_PROBLEM REQUIREMENTS_: Of all the entries below, retype only the lines from the one with "(520, 226) = (525, 130): pink" through the one with "(589, 474) = (620, 363): brown", exactly as they appear.

_ENTRIES SHOWN_:
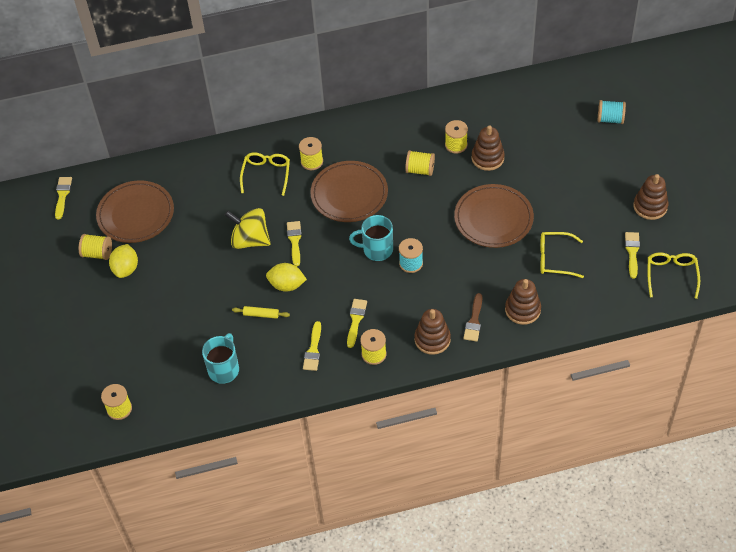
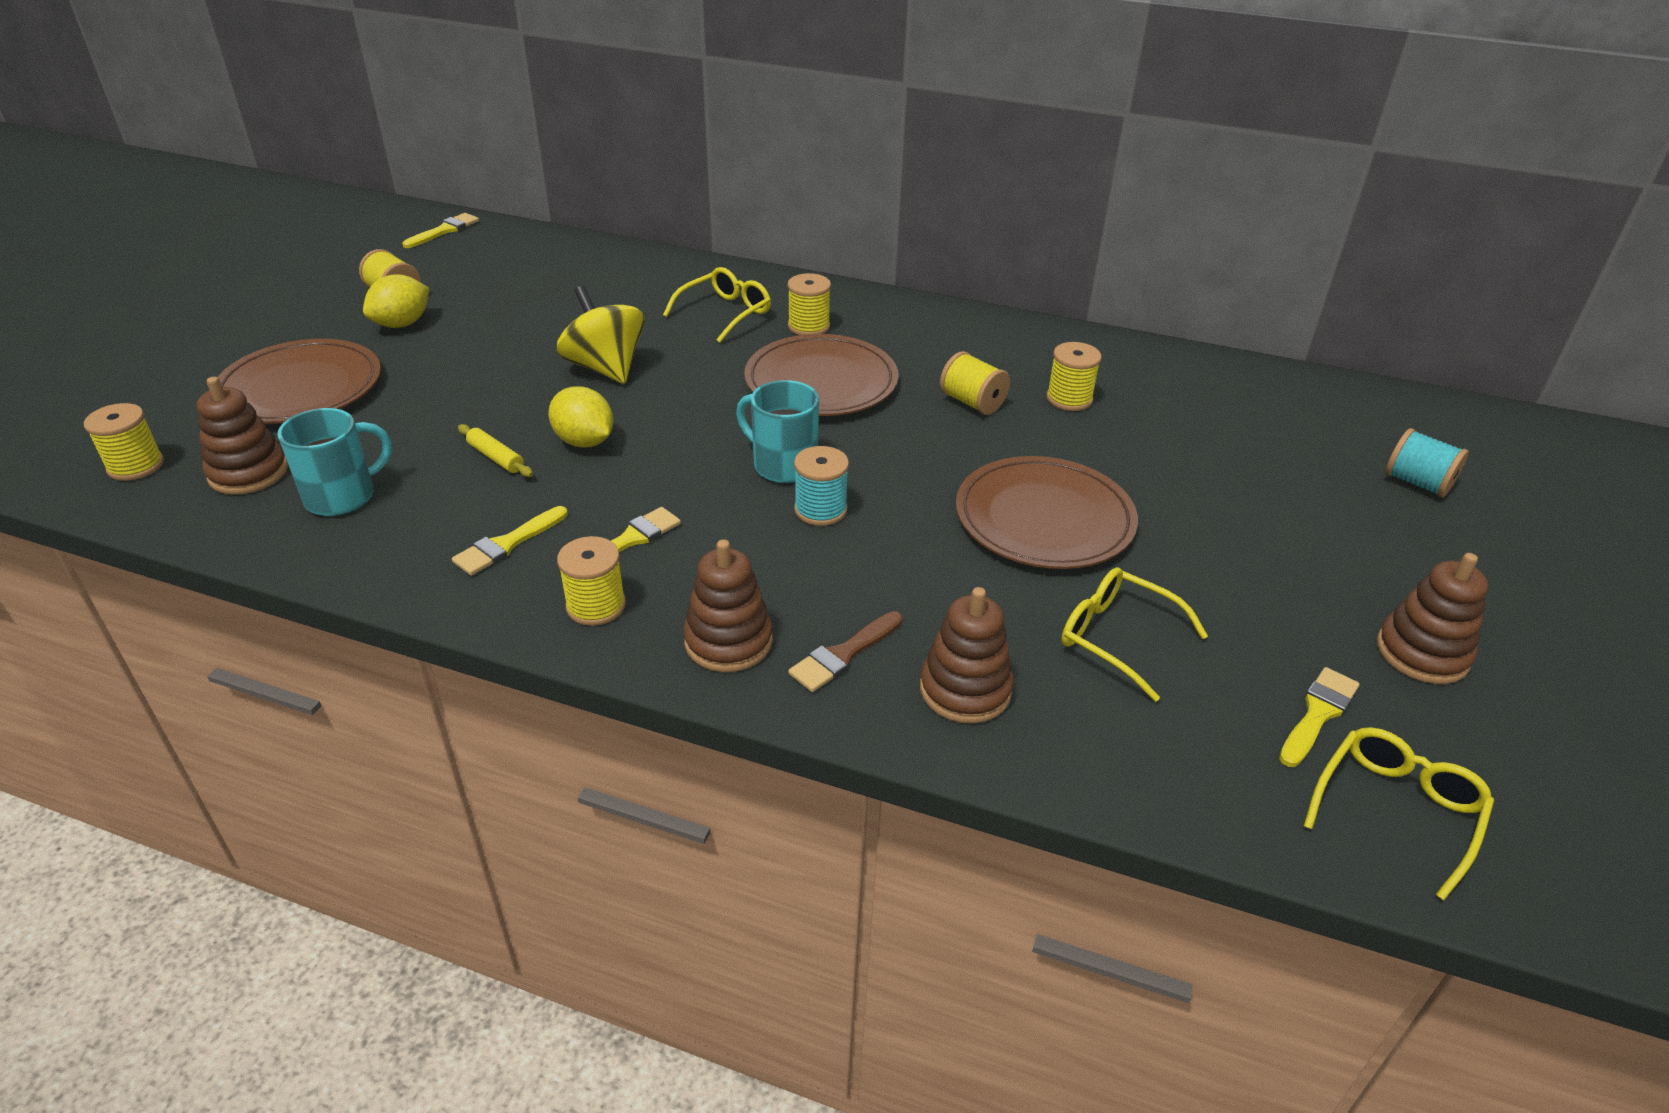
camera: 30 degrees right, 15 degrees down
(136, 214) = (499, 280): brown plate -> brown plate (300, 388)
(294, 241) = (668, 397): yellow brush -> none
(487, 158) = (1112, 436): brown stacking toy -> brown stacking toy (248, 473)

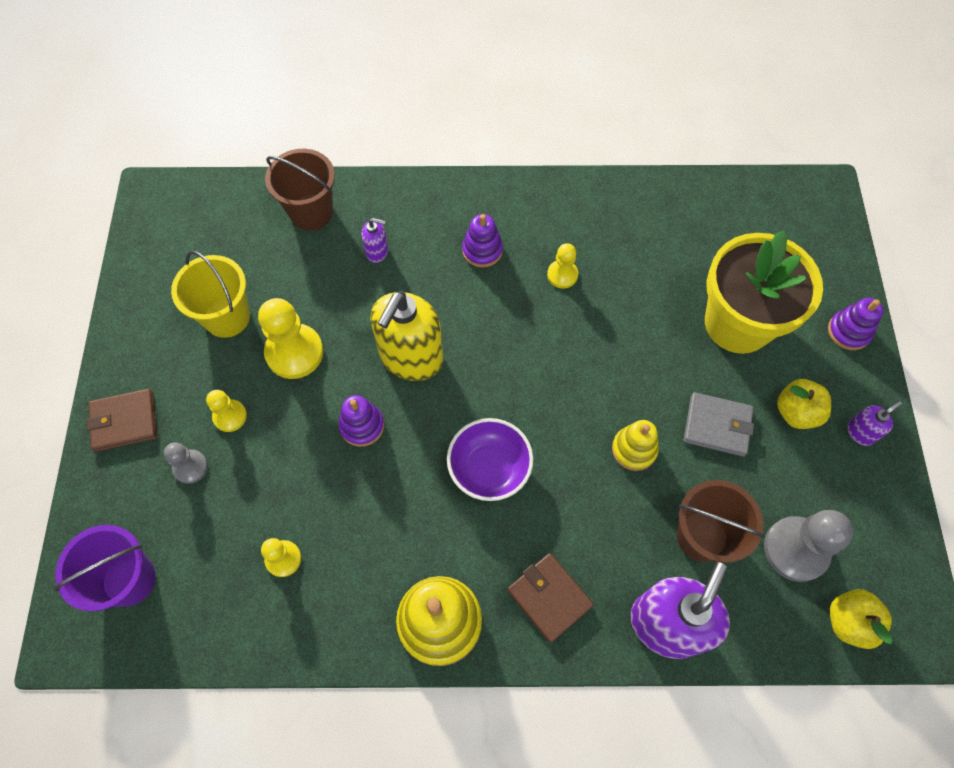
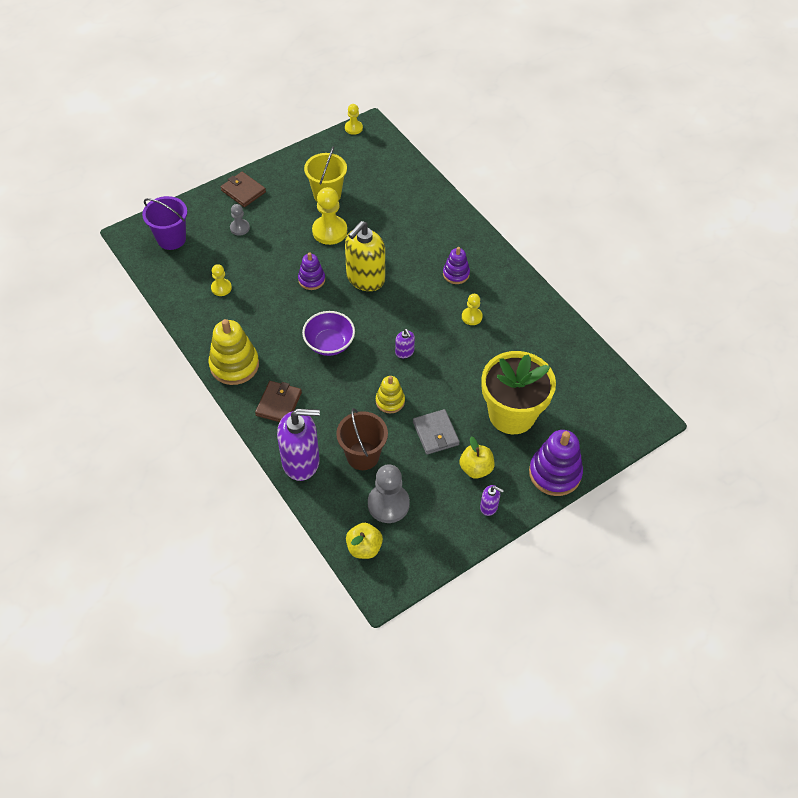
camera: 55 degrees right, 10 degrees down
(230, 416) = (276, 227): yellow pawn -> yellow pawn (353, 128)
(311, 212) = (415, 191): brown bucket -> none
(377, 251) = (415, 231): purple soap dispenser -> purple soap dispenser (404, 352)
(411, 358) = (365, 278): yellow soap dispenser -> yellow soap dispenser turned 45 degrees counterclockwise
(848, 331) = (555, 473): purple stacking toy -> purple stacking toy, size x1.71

---

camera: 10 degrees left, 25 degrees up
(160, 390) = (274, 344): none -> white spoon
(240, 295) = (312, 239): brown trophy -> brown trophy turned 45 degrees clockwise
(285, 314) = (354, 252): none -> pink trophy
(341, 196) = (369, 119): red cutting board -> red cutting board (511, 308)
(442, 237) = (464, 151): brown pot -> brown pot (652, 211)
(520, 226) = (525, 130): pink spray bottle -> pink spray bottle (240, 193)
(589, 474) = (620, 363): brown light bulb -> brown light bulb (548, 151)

--

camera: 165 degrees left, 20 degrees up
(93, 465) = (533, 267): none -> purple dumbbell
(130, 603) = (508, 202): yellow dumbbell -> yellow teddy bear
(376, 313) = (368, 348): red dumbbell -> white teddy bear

_ANSWER TO THIS PROBLEM_:
(520, 226) = (525, 130): pink spray bottle -> pink spray bottle (240, 193)
(589, 474) = (620, 363): brown light bulb -> brown light bulb (548, 151)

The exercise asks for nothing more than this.